» **Directions for this task**
Count the lines in the data below that contain the string "given", with uppercase and lowercase letters treated as different. Give only the number.

» **Dataset rows**

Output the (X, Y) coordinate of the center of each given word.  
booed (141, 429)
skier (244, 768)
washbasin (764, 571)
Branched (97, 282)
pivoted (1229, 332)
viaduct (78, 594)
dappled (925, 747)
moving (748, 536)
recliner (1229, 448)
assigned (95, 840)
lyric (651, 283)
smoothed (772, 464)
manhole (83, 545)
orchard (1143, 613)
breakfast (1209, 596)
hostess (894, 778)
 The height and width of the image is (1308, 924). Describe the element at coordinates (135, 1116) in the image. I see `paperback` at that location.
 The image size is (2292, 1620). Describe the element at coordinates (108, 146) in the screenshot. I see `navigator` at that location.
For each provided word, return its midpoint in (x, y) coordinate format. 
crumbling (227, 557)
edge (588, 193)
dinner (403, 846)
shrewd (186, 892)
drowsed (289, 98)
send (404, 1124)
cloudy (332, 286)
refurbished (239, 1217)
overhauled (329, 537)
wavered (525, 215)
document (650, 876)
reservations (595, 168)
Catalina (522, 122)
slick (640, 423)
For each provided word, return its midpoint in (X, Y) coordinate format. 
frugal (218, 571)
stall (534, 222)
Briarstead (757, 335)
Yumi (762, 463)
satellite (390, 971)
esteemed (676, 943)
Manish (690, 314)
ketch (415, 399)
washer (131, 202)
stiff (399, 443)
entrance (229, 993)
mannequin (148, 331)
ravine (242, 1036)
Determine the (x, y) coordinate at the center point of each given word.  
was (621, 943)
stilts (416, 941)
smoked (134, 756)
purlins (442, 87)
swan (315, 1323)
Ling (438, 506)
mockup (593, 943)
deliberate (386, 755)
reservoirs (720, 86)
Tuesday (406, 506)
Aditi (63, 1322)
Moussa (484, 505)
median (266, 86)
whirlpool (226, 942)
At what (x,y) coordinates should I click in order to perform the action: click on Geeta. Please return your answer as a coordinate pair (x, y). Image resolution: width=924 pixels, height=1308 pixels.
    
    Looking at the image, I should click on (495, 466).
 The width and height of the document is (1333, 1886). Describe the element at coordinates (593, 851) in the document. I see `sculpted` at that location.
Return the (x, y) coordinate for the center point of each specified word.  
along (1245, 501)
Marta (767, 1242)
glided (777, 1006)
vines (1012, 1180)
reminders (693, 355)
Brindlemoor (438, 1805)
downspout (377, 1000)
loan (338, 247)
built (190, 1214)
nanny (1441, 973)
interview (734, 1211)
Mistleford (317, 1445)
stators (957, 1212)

» **Final result**
2